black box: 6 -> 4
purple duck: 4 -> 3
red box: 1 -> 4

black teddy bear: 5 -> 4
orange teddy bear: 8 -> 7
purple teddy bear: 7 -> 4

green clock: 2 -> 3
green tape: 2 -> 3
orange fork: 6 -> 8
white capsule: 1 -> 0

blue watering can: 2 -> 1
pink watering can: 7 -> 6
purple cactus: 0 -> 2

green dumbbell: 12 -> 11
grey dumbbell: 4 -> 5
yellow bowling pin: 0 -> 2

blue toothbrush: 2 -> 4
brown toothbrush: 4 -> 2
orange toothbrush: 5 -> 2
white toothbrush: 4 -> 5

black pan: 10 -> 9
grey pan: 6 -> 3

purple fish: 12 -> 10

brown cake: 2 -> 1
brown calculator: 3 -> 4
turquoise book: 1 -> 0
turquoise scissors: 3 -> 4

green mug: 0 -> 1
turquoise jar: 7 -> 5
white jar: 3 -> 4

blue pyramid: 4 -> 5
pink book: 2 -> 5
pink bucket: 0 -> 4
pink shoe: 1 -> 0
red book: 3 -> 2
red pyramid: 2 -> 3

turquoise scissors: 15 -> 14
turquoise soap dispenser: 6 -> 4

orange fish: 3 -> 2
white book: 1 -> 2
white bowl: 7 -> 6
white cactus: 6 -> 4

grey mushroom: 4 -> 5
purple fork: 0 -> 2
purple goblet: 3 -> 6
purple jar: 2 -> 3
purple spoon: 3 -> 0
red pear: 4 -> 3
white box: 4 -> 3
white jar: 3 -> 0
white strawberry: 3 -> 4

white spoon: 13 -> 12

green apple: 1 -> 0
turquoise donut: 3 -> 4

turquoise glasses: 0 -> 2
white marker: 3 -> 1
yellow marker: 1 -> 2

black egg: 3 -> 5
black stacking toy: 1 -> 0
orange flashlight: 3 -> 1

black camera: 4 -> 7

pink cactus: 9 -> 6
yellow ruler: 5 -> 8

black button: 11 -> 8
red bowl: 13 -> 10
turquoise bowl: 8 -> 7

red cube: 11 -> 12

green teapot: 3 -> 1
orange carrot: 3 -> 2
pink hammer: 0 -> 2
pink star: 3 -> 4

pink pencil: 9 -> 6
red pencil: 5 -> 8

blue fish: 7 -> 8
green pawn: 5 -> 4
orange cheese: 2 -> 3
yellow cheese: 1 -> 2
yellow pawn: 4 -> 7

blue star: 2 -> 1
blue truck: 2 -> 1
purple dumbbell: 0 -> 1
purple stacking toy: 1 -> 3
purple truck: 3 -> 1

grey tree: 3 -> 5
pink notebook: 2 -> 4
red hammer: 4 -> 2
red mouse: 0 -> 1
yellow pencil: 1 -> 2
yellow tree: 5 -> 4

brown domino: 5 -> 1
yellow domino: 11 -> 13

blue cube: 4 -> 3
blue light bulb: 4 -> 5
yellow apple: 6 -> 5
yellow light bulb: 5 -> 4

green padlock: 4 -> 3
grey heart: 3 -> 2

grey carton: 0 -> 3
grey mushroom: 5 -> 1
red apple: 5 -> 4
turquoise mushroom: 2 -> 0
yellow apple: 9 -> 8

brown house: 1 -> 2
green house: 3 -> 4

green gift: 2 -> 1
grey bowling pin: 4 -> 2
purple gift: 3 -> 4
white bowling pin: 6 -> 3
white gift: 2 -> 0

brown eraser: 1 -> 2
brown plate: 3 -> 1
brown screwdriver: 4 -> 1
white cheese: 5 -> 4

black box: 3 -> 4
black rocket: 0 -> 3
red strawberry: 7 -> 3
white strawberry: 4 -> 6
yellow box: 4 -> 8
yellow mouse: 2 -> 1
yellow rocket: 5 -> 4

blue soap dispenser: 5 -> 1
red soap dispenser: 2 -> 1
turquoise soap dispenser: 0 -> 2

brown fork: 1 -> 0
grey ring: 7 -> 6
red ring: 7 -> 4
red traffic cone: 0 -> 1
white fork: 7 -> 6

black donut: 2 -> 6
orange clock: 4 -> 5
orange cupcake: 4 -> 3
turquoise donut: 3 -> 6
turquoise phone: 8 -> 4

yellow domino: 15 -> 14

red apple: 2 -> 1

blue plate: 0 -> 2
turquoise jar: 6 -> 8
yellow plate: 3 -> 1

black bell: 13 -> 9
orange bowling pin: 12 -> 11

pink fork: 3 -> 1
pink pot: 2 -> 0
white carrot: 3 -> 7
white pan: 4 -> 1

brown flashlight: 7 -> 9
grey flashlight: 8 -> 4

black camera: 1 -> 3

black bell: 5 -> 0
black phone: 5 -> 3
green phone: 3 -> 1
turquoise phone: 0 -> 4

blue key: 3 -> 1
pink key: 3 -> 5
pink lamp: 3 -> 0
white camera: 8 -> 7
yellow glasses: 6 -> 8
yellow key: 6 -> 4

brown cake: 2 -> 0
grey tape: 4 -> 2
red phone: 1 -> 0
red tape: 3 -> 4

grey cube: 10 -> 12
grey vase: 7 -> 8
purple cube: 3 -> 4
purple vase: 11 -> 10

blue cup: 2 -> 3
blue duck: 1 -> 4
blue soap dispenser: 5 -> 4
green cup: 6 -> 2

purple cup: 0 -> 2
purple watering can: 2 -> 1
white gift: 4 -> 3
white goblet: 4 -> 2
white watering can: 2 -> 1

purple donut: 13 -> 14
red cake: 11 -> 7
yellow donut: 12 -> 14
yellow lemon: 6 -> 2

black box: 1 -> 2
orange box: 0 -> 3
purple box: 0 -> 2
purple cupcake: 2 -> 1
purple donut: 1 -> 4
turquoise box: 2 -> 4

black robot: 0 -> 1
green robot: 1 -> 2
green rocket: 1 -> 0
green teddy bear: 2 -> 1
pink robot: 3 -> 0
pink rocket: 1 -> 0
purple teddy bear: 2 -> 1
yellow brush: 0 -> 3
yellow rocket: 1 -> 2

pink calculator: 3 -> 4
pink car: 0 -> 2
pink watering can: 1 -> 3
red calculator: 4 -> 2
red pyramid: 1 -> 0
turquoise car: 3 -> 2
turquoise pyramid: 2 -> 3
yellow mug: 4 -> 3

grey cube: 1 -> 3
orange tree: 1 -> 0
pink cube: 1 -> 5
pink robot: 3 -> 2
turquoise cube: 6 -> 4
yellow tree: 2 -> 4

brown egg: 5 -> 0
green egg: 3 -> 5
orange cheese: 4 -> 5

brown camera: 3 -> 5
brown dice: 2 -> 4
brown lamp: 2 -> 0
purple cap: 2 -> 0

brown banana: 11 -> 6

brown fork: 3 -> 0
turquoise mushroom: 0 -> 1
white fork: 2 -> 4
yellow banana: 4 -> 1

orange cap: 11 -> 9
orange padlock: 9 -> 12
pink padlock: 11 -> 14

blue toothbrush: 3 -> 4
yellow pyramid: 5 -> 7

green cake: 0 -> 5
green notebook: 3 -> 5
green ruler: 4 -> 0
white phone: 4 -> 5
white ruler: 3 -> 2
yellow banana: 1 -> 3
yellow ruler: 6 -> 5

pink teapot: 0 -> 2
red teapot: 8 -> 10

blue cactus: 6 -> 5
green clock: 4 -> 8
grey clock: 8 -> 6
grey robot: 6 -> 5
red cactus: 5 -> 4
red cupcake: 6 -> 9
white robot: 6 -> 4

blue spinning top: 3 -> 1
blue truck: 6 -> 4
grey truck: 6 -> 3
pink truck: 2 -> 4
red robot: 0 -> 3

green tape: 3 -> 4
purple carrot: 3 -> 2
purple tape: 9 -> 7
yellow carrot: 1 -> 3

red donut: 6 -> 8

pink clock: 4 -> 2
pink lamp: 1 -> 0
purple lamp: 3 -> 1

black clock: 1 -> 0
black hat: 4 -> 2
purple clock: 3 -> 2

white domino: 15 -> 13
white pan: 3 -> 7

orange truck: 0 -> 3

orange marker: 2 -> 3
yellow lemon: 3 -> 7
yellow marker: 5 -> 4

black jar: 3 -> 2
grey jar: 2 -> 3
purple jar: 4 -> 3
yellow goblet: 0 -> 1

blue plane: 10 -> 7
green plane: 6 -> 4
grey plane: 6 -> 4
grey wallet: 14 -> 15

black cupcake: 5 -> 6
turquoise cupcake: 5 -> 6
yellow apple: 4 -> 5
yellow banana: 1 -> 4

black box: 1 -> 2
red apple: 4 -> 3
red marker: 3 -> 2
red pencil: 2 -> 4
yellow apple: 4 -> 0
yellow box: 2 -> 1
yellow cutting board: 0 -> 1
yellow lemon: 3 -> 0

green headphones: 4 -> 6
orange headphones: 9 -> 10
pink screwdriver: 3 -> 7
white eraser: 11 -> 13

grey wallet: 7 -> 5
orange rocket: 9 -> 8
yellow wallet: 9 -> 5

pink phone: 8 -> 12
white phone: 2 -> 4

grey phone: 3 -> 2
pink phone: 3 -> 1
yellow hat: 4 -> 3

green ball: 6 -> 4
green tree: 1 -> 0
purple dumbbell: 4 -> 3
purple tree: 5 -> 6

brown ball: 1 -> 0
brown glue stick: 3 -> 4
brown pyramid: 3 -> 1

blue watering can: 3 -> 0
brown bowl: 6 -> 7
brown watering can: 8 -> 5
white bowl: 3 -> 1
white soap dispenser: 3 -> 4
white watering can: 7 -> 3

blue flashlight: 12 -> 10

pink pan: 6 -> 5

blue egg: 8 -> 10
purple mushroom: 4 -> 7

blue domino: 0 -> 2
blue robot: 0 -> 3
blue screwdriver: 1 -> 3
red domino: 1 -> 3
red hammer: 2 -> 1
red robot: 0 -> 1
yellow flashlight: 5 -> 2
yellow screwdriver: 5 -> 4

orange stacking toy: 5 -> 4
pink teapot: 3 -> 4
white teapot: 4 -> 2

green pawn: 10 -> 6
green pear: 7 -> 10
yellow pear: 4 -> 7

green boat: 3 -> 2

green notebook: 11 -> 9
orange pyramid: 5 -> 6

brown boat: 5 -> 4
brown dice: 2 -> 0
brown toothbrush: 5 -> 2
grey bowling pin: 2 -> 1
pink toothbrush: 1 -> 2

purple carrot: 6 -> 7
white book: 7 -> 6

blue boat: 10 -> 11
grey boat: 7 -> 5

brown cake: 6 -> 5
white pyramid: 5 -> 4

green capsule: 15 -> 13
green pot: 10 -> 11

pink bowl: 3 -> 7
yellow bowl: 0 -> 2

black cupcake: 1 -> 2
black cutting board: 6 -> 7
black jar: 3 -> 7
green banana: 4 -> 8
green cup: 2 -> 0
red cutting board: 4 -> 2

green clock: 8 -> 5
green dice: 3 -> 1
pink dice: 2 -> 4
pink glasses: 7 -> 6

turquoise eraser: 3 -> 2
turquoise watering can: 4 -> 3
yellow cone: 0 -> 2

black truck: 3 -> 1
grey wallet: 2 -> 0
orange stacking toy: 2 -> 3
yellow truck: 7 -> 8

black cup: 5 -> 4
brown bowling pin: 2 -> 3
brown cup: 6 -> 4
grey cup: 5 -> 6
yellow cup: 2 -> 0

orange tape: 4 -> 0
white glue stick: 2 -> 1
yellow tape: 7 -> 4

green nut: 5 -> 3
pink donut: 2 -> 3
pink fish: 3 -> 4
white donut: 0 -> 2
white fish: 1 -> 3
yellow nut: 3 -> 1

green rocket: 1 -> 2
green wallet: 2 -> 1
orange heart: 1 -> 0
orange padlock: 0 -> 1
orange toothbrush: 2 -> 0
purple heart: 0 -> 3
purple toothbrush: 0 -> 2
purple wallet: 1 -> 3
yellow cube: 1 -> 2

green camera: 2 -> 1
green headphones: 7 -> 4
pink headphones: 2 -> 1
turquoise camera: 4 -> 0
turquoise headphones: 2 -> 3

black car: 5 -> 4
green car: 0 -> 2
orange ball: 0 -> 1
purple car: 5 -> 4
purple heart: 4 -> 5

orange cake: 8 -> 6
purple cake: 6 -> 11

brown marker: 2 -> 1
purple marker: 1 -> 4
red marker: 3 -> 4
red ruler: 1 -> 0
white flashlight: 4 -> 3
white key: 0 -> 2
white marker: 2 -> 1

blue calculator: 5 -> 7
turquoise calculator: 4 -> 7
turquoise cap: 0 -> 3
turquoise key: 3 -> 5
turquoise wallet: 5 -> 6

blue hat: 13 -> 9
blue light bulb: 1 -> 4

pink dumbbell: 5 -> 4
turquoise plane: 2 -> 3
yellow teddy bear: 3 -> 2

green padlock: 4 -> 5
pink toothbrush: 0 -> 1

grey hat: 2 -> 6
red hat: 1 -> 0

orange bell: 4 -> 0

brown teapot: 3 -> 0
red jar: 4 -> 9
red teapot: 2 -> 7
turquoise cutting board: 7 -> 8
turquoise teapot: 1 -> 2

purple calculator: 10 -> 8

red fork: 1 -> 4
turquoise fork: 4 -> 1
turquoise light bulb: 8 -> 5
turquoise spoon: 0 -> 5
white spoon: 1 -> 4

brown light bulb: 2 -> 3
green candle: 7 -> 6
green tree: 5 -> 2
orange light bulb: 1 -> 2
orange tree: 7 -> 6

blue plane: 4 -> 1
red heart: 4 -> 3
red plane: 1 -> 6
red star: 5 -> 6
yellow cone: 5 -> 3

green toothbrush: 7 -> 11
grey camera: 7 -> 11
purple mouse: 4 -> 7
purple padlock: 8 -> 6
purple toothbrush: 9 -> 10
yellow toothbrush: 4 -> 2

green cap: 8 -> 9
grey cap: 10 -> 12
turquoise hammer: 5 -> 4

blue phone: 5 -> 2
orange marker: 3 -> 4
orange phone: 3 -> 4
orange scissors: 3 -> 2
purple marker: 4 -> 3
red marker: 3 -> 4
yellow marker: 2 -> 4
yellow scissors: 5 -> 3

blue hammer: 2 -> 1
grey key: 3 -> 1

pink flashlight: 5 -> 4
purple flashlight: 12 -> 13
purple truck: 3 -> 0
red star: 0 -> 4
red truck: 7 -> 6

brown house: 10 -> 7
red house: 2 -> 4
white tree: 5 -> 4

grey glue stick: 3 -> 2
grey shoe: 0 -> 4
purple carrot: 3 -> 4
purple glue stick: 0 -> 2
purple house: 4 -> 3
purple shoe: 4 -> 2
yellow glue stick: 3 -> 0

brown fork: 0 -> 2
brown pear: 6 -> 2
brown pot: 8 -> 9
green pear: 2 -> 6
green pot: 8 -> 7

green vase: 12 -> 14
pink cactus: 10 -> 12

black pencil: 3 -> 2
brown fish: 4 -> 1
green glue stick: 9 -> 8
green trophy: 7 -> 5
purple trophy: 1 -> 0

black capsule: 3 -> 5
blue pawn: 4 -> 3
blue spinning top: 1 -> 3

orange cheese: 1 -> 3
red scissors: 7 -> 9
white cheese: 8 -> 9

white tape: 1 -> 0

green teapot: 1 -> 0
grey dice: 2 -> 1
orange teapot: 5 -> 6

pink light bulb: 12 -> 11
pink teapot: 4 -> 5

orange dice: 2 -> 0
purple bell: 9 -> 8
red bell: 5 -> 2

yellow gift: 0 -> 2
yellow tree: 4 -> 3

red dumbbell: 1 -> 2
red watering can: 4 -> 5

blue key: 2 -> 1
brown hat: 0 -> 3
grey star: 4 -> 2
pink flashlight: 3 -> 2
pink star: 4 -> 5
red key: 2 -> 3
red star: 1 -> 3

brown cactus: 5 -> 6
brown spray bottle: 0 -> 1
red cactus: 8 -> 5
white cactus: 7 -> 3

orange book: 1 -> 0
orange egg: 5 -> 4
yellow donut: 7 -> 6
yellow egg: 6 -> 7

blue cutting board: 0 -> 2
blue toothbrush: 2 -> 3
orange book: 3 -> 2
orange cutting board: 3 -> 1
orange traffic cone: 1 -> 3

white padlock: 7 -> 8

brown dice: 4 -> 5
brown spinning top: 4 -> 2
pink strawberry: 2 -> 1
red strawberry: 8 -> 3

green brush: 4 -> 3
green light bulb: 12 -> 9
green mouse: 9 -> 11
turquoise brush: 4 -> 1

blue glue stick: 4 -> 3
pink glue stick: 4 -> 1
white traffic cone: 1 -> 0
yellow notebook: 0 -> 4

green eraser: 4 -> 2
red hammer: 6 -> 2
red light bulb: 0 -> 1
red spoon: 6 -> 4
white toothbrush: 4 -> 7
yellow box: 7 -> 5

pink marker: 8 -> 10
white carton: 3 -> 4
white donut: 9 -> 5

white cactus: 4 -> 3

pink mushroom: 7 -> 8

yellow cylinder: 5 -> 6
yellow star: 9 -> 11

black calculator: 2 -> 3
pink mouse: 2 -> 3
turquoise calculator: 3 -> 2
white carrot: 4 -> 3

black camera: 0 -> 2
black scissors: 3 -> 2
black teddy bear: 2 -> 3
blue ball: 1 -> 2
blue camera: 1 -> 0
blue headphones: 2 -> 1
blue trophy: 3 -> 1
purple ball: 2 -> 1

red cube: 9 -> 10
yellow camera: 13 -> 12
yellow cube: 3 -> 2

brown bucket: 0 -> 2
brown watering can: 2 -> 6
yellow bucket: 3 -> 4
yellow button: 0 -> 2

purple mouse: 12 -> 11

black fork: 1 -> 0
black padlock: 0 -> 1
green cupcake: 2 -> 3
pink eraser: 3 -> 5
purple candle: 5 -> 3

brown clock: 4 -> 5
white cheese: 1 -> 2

═══

## Task to carry out
Print only these lines, please. They run from the start of the entries above to the line containing "grey dumbbell: 4 -> 5", both ends included, and must match exactly.

## Answer to this task
black box: 6 -> 4
purple duck: 4 -> 3
red box: 1 -> 4

black teddy bear: 5 -> 4
orange teddy bear: 8 -> 7
purple teddy bear: 7 -> 4

green clock: 2 -> 3
green tape: 2 -> 3
orange fork: 6 -> 8
white capsule: 1 -> 0

blue watering can: 2 -> 1
pink watering can: 7 -> 6
purple cactus: 0 -> 2

green dumbbell: 12 -> 11
grey dumbbell: 4 -> 5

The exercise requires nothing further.